[Start of section]

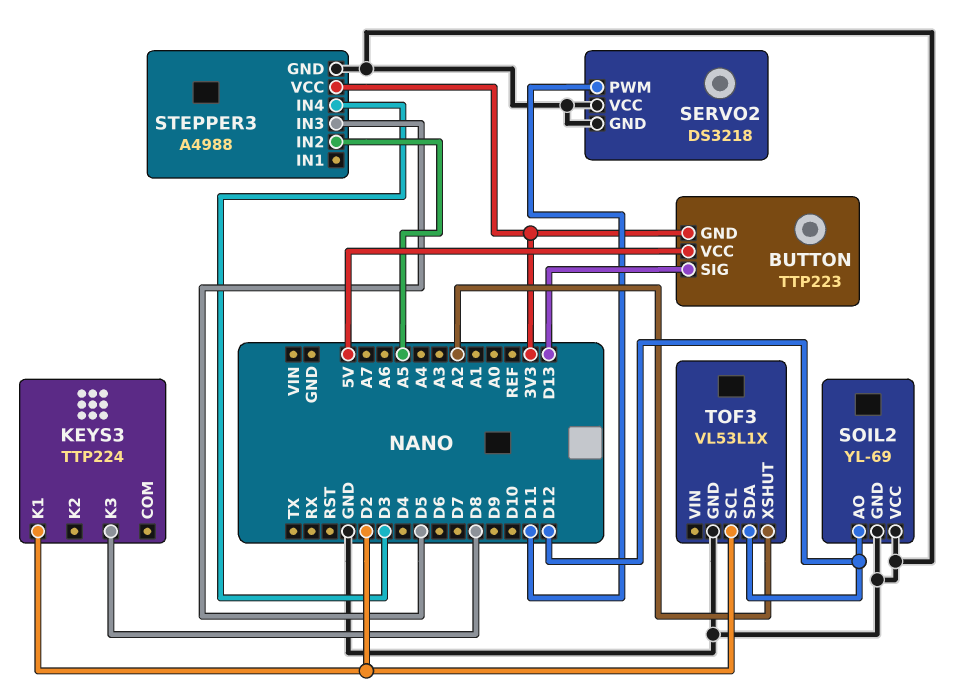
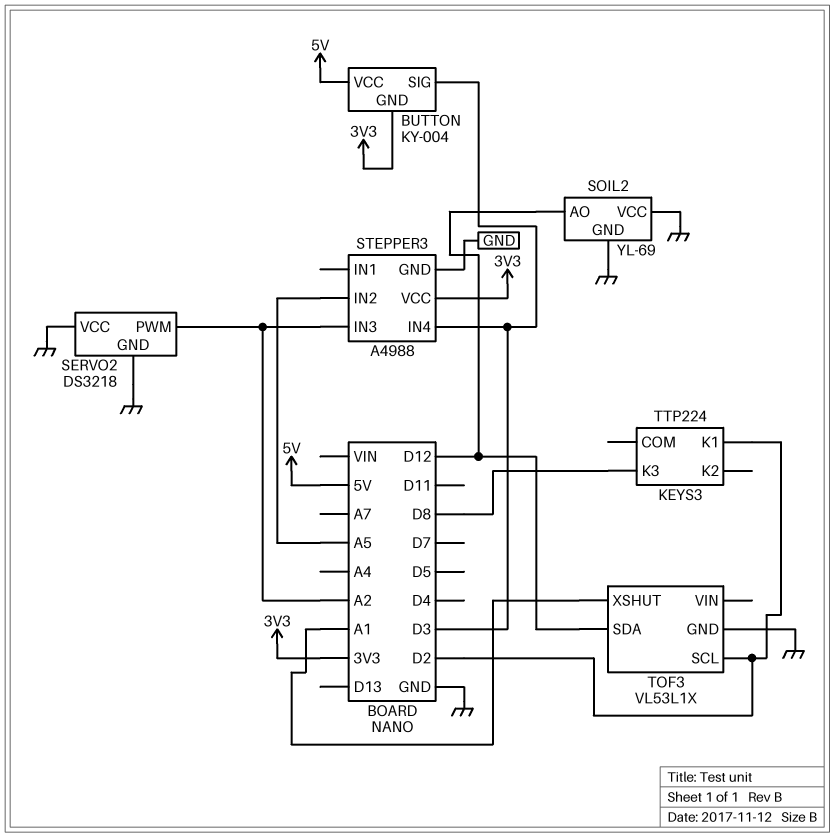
BUTTON: TTP223 -> KY-004
BUTTON pin SIG: D13 -> D3
SERVO2 pin PWM: D11 -> A2
STEPPER3 pin IN3: D5 -> A2
TOF3 pin XSHUT: A2 -> A1

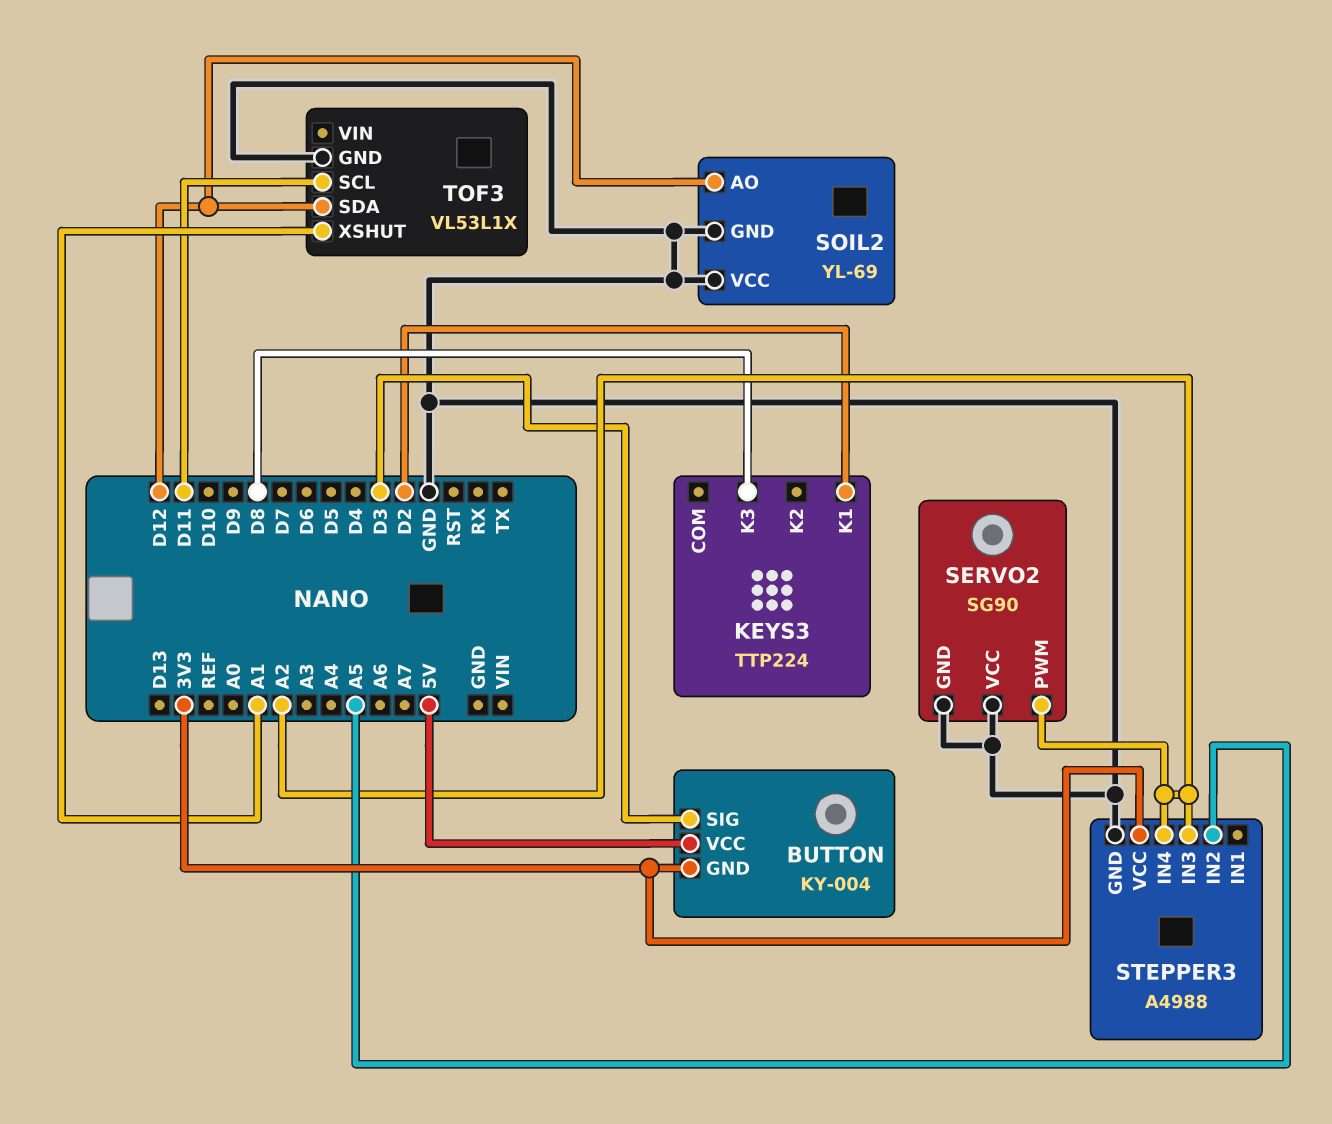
SERVO2: DS3218 -> SG90
STEPPER3 pin IN4: D3 -> A2
TOF3 pin SCL: D2 -> D11

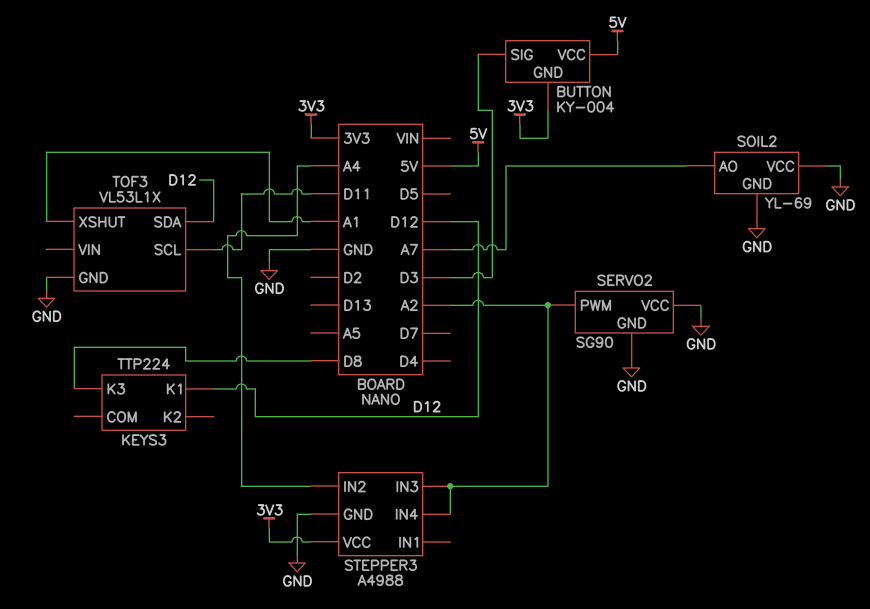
KEYS3 pin K1: D2 -> D12
SOIL2 pin AO: D12 -> A7
STEPPER3 pin IN2: A5 -> A4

[End of section]

• _Directions_: Gather every line from the listing above in which the word "BUTTON" appears.

• _Solution to this task_:
BUTTON: TTP223 -> KY-004
BUTTON pin SIG: D13 -> D3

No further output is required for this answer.